*** Opening Study material ***

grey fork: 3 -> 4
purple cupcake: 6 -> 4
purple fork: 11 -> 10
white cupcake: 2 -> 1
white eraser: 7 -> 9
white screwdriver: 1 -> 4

*** Closing Study material ***
*** Opening Study material ***

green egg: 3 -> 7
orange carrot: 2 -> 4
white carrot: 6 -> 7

*** Closing Study material ***

Within the data above, the lines from the one with "grey fork: 3 -> 4" to the one with "white screwdriver: 1 -> 4" must be repeated exactly; no other line belongs in the answer.

grey fork: 3 -> 4
purple cupcake: 6 -> 4
purple fork: 11 -> 10
white cupcake: 2 -> 1
white eraser: 7 -> 9
white screwdriver: 1 -> 4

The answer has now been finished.